## [Materials provided]

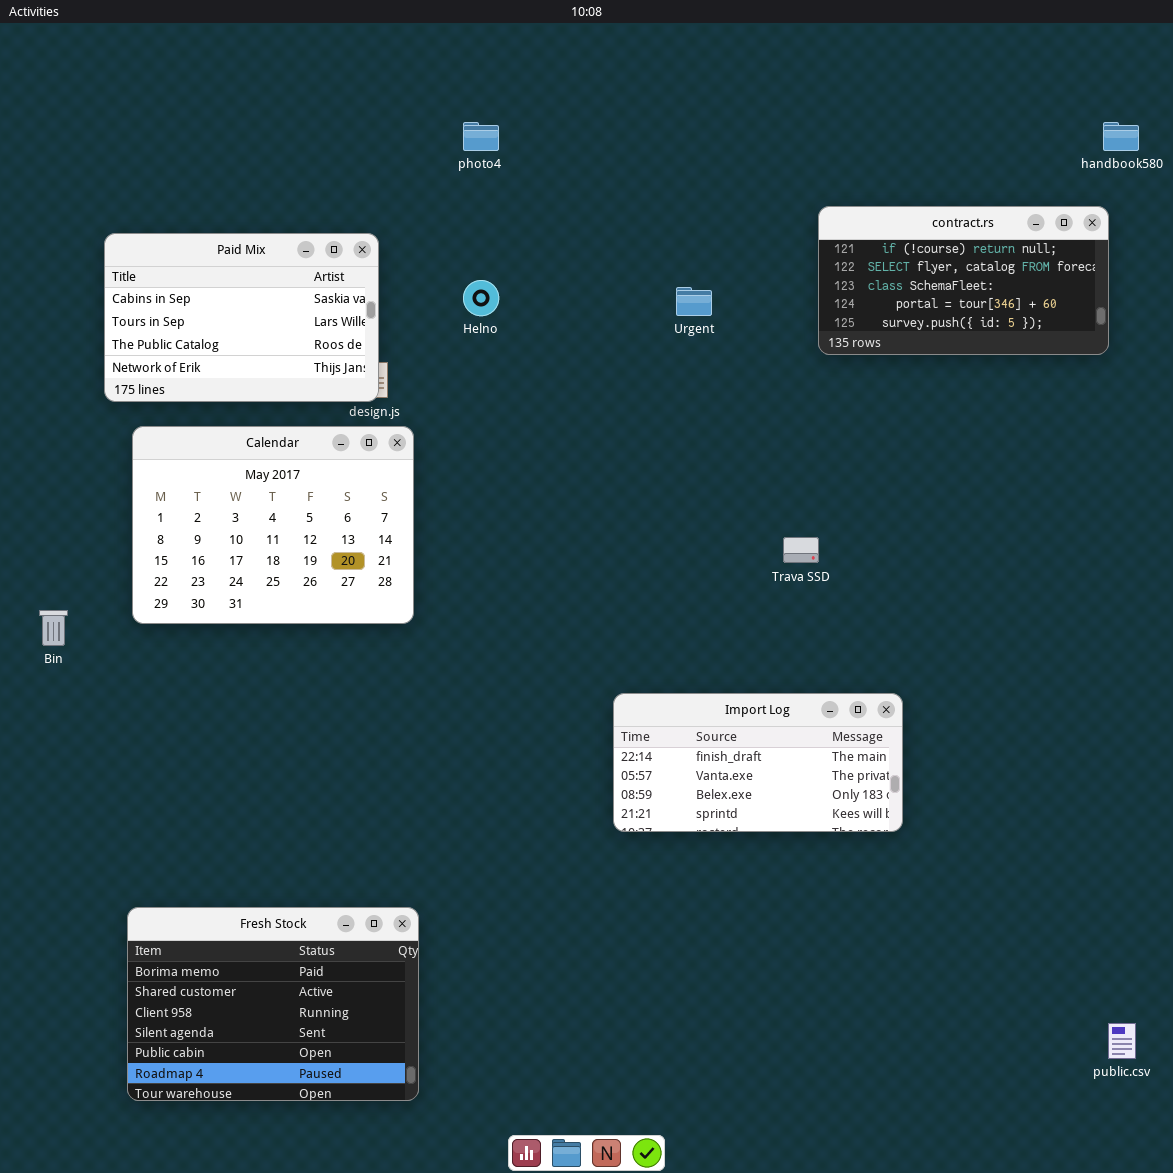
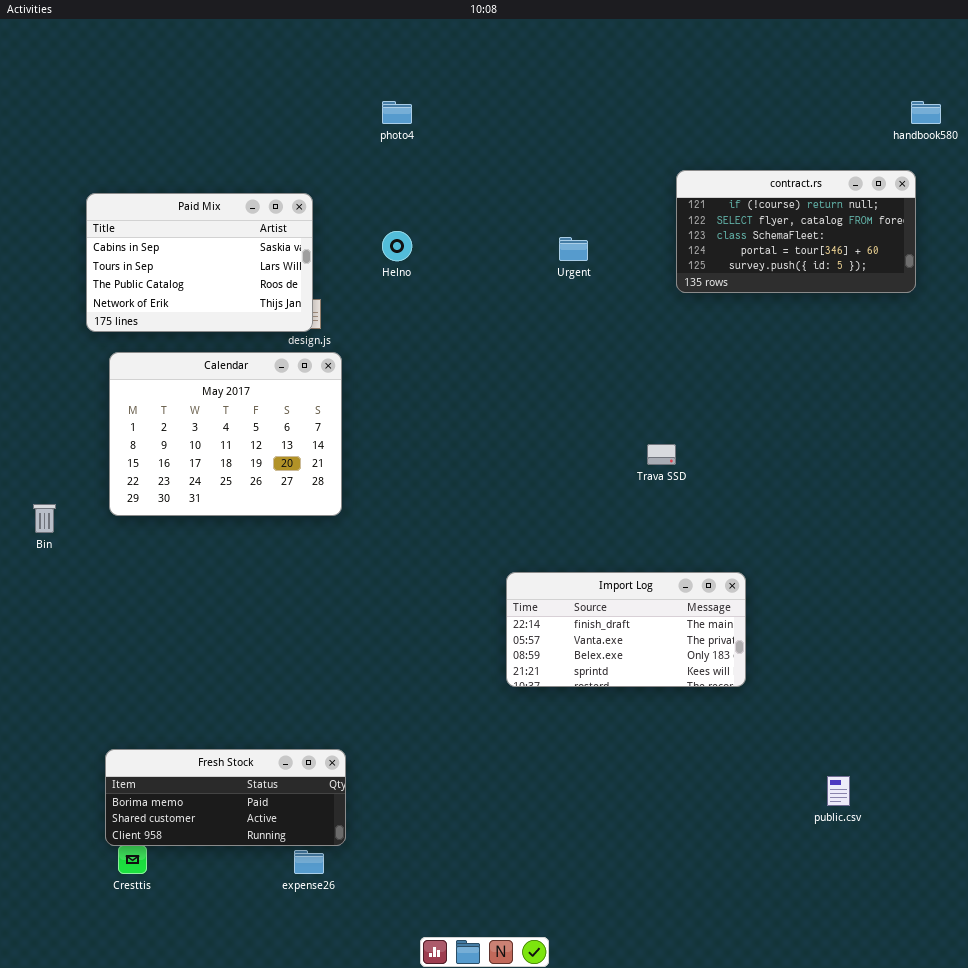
Fresh Stock: [127,907,419,1101] -> [105,749,346,846], resized
public.csv: [1108,1023,1136,1059] -> [827,776,850,806], moved

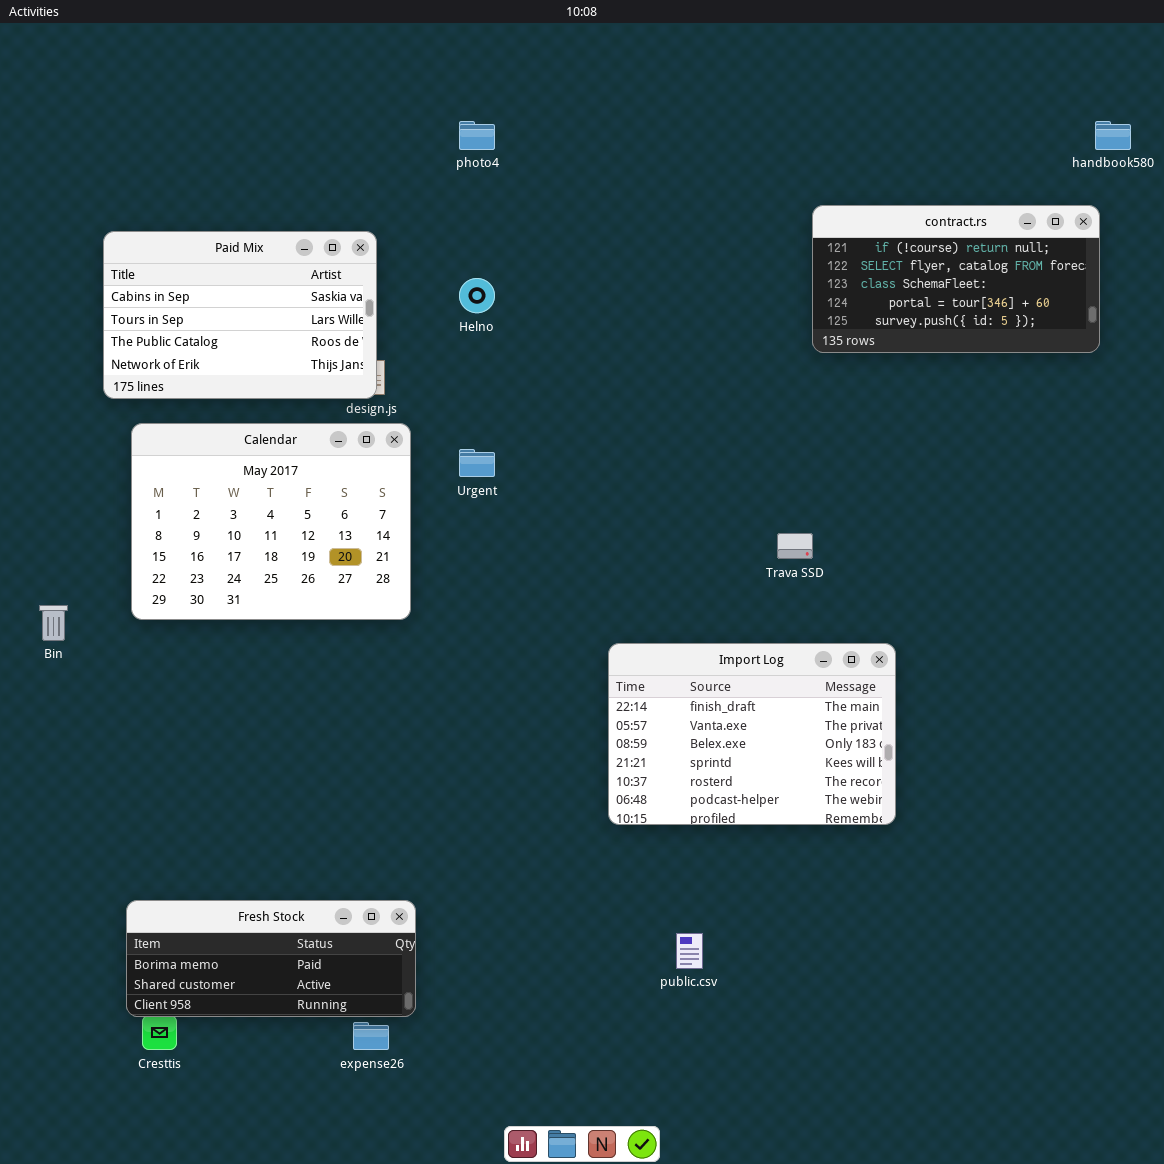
Urgent: [559,237,588,261] -> [459,449,495,477], moved
Import Log: [506,572,746,687] -> [608,643,896,825], resized
public.csv: [827,776,850,806] -> [676,933,703,969], moved

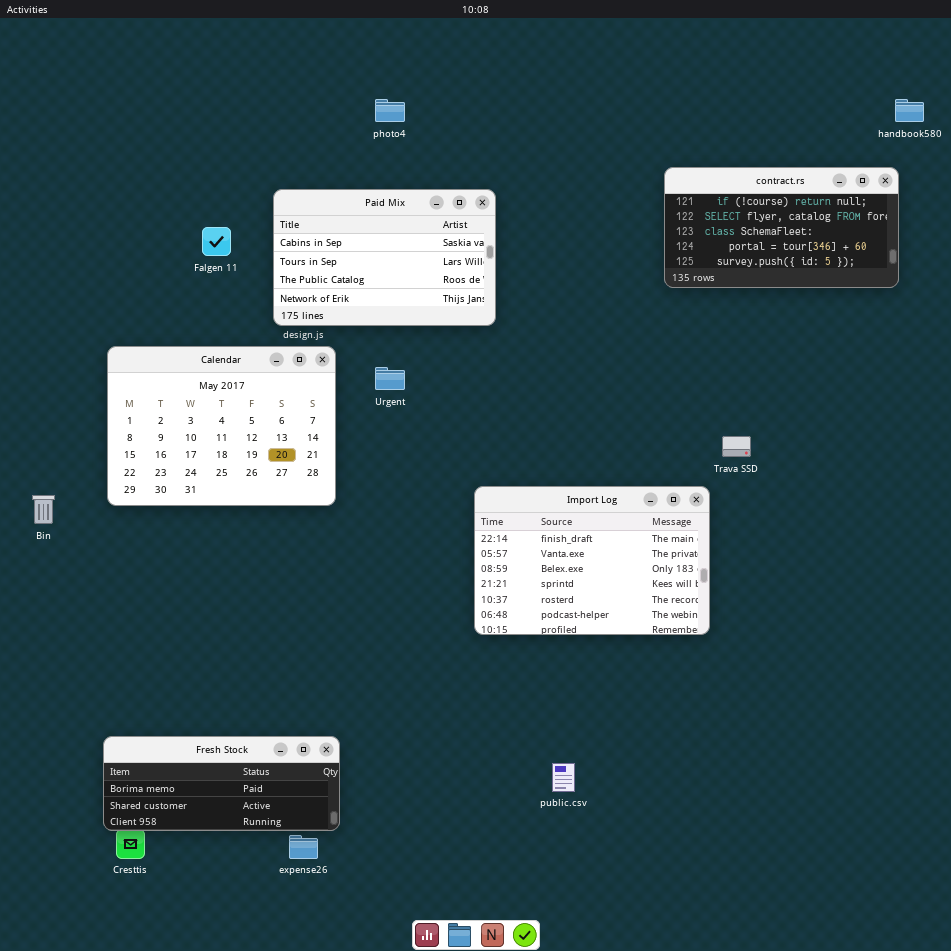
Paid Mix: [103,231,377,399] -> [273,189,496,326], moved
Trava SSD: [777,533,813,559] -> [722,436,751,457], moved
Import Log: [608,643,896,825] -> [474,486,710,635], moved

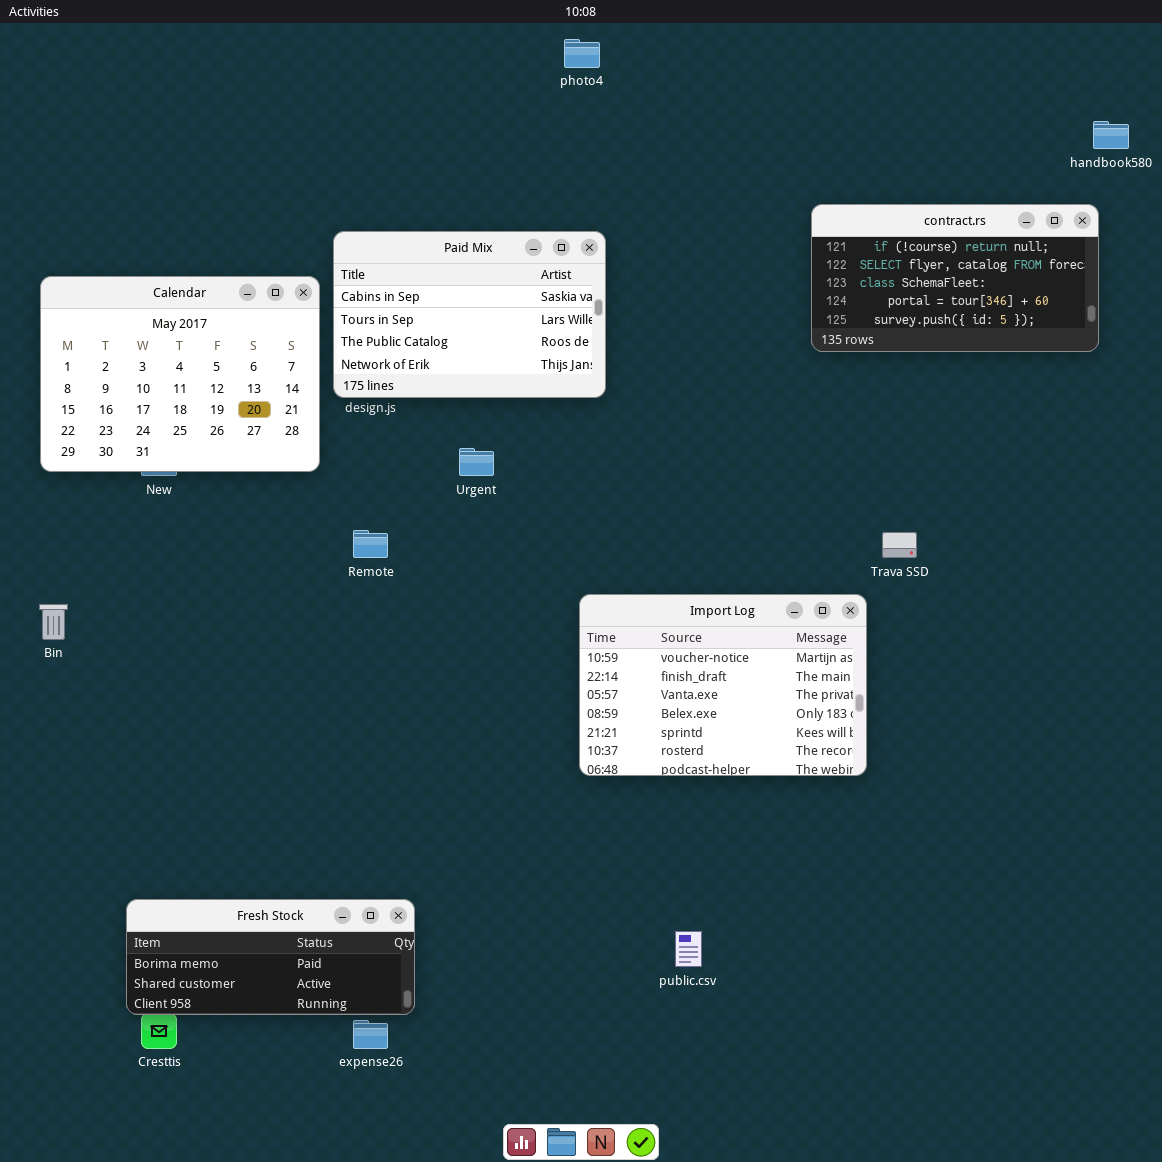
photo4: [375,99,405,122] -> [564,39,600,68], moved
Calendar: [107,346,336,506] -> [40,276,320,472], moved
Import Log: [474,486,710,635] -> [579,594,867,776], scrolled up 1 row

## [Work instructions]
Return every entry from the listing above exactly as it stands, leaving out any picture.

## [Written solution]
Fresh Stock: [127,907,419,1101] -> [105,749,346,846], resized
public.csv: [1108,1023,1136,1059] -> [827,776,850,806], moved

Urgent: [559,237,588,261] -> [459,449,495,477], moved
Import Log: [506,572,746,687] -> [608,643,896,825], resized
public.csv: [827,776,850,806] -> [676,933,703,969], moved

Paid Mix: [103,231,377,399] -> [273,189,496,326], moved
Trava SSD: [777,533,813,559] -> [722,436,751,457], moved
Import Log: [608,643,896,825] -> [474,486,710,635], moved

photo4: [375,99,405,122] -> [564,39,600,68], moved
Calendar: [107,346,336,506] -> [40,276,320,472], moved
Import Log: [474,486,710,635] -> [579,594,867,776], scrolled up 1 row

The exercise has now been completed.